TASK ITEM — Only the lines running from the line with "Give the pixel-coordinate" to the end of the records below belong in the answer, each copied exactly.

Recorded data —
▼▼▼

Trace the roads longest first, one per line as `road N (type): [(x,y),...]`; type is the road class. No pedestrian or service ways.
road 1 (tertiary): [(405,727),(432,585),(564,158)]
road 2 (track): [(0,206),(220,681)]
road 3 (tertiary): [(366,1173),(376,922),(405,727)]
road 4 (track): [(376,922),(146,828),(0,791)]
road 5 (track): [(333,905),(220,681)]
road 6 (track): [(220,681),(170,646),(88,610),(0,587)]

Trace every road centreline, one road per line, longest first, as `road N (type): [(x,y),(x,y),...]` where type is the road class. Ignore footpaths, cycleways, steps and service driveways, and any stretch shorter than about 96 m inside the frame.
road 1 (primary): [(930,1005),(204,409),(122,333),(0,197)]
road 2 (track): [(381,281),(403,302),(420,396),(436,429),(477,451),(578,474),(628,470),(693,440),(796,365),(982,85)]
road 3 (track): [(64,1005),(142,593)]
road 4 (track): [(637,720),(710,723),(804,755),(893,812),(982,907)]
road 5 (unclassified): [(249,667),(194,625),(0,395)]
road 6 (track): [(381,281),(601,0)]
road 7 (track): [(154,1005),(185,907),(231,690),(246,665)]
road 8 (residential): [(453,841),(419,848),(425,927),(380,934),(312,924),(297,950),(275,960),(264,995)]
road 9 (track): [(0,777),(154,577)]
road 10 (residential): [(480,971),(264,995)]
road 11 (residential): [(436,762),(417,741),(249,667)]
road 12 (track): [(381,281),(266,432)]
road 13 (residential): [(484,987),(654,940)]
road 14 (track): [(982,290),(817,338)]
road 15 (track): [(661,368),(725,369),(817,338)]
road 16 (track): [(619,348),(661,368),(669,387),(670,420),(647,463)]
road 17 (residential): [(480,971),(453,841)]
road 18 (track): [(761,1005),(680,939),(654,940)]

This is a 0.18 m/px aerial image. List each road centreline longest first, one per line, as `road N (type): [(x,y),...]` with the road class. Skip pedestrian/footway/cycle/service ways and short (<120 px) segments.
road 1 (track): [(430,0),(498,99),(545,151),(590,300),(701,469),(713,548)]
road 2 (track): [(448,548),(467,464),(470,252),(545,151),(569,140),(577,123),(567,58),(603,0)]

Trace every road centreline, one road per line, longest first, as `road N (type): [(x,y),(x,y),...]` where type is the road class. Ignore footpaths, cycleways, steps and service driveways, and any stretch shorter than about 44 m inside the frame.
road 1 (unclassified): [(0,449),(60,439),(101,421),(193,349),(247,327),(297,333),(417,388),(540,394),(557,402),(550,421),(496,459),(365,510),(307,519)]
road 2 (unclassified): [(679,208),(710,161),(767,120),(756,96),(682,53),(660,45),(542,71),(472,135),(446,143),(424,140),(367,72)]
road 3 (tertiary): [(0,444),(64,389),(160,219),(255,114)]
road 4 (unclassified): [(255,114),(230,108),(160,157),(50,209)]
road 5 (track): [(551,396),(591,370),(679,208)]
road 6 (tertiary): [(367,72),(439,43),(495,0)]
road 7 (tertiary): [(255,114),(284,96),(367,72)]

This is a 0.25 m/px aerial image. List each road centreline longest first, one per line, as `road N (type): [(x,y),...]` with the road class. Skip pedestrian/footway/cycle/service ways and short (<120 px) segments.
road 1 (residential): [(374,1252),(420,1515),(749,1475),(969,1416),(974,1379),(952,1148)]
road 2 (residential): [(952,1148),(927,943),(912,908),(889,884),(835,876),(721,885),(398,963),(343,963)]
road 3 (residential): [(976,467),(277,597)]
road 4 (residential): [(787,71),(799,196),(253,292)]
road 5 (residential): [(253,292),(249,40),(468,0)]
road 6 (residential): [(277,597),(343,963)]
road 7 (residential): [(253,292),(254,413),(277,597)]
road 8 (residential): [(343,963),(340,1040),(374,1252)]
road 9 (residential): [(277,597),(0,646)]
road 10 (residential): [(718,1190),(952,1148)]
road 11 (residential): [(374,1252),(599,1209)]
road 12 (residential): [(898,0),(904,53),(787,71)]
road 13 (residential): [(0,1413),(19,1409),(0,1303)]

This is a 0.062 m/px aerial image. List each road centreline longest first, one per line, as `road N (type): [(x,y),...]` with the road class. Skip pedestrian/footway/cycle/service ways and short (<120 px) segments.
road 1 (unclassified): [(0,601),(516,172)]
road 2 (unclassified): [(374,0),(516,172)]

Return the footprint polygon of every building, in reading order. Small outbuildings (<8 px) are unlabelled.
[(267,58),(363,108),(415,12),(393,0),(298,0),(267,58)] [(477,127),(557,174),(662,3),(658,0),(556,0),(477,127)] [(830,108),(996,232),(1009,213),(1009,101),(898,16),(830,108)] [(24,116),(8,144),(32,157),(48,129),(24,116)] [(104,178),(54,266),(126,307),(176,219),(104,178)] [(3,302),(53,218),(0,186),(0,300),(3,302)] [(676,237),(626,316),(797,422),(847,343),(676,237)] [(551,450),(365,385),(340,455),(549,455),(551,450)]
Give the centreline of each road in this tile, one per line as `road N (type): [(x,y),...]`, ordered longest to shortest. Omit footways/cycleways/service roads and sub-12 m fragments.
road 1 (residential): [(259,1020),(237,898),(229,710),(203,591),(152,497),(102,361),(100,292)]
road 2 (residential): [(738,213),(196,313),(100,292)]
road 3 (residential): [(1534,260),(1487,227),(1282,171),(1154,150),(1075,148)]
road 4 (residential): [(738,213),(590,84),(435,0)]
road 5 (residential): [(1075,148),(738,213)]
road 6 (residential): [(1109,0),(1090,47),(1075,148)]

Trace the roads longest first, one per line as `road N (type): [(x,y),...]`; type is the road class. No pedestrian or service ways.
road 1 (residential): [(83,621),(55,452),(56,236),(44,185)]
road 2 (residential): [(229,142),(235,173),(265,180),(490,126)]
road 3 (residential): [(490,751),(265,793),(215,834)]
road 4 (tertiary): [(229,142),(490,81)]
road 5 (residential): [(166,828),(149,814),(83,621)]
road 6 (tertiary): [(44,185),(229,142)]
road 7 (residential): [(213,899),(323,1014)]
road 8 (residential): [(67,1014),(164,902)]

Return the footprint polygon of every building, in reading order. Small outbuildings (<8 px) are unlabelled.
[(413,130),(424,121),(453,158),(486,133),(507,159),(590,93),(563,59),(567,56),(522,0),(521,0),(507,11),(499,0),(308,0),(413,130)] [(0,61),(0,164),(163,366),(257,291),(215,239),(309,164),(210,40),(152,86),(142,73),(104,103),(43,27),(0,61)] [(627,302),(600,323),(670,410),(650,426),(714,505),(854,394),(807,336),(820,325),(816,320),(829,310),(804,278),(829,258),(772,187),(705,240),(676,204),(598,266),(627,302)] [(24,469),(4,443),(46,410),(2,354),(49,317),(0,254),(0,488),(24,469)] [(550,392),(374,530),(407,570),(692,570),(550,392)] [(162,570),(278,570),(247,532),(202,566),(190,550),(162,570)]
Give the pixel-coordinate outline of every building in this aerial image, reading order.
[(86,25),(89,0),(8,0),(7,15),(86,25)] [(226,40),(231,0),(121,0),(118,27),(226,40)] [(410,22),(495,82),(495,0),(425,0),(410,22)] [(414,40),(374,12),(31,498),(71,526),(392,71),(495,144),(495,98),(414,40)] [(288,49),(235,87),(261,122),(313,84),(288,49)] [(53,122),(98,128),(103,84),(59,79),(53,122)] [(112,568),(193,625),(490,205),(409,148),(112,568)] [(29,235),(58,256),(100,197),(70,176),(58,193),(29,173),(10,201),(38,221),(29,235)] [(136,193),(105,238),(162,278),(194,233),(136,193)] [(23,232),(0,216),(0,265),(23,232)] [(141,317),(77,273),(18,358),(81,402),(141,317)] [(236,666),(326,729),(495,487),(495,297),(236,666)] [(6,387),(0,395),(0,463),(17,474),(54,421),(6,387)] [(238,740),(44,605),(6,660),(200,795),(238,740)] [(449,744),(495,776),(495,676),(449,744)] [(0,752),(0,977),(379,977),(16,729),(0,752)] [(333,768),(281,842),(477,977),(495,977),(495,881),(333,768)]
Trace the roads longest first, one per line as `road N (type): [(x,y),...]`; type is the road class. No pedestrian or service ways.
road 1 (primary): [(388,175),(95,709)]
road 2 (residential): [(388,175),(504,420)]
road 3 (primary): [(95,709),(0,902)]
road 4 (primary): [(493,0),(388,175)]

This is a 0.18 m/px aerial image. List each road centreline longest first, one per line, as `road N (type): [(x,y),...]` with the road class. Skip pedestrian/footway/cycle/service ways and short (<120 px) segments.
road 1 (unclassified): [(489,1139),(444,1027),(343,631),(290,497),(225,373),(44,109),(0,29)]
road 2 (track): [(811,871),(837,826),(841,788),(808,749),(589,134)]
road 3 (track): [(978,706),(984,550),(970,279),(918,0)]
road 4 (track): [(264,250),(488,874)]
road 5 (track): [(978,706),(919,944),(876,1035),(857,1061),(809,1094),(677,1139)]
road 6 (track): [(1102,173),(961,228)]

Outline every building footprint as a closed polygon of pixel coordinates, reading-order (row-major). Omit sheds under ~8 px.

▲▲▲

RESULT —
Give the pixel-coordinate outline of every building in this aerial image, reading order.
[(86,25),(89,0),(8,0),(7,15),(86,25)] [(226,40),(231,0),(121,0),(118,27),(226,40)] [(410,22),(495,82),(495,0),(425,0),(410,22)] [(414,40),(374,12),(31,498),(71,526),(392,71),(495,144),(495,98),(414,40)] [(288,49),(235,87),(261,122),(313,84),(288,49)] [(53,122),(98,128),(103,84),(59,79),(53,122)] [(112,568),(193,625),(490,205),(409,148),(112,568)] [(29,235),(58,256),(100,197),(70,176),(58,193),(29,173),(10,201),(38,221),(29,235)] [(136,193),(105,238),(162,278),(194,233),(136,193)] [(23,232),(0,216),(0,265),(23,232)] [(141,317),(77,273),(18,358),(81,402),(141,317)] [(236,666),(326,729),(495,487),(495,297),(236,666)] [(6,387),(0,395),(0,463),(17,474),(54,421),(6,387)] [(238,740),(44,605),(6,660),(200,795),(238,740)] [(449,744),(495,776),(495,676),(449,744)] [(0,752),(0,977),(379,977),(16,729),(0,752)] [(333,768),(281,842),(477,977),(495,977),(495,881),(333,768)]
Trace the roads longest first, one per line as `road N (type): [(x,y),...]`; type is the road class. No pedestrian or service ways.
road 1 (primary): [(388,175),(95,709)]
road 2 (residential): [(388,175),(504,420)]
road 3 (primary): [(95,709),(0,902)]
road 4 (primary): [(493,0),(388,175)]

This is a 0.18 m/px aerial image. List each road centreline longest first, one per line, as `road N (type): [(x,y),...]` with the road class. Skip pedestrian/footway/cycle/service ways and short (<120 px) segments.
road 1 (unclassified): [(489,1139),(444,1027),(343,631),(290,497),(225,373),(44,109),(0,29)]
road 2 (track): [(811,871),(837,826),(841,788),(808,749),(589,134)]
road 3 (track): [(978,706),(984,550),(970,279),(918,0)]
road 4 (track): [(264,250),(488,874)]
road 5 (track): [(978,706),(919,944),(876,1035),(857,1061),(809,1094),(677,1139)]
road 6 (track): [(1102,173),(961,228)]

Outline every building footprint as a closed polygon of pixel coordinates, reading-order (row-major). Omit sheds under ~8 px.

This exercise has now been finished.